▸ Available data:
# # # # # # #

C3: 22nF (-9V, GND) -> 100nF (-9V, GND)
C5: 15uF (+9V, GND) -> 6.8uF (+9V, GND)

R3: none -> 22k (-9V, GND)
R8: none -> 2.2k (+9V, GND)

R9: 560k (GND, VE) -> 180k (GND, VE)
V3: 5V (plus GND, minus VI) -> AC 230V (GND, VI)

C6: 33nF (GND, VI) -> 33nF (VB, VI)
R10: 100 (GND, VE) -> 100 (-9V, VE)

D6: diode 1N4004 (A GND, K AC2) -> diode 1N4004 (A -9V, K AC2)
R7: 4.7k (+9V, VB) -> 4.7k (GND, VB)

# # # # # # #

▸ Assigned task: Give back, exactly and with nothing added, the lines from the line containing "C6: 33nF (GND, VI) -> 33nF (VB, VI)" through the final line of the records above, both of them included.

▸ Response below:
C6: 33nF (GND, VI) -> 33nF (VB, VI)
R10: 100 (GND, VE) -> 100 (-9V, VE)

D6: diode 1N4004 (A GND, K AC2) -> diode 1N4004 (A -9V, K AC2)
R7: 4.7k (+9V, VB) -> 4.7k (GND, VB)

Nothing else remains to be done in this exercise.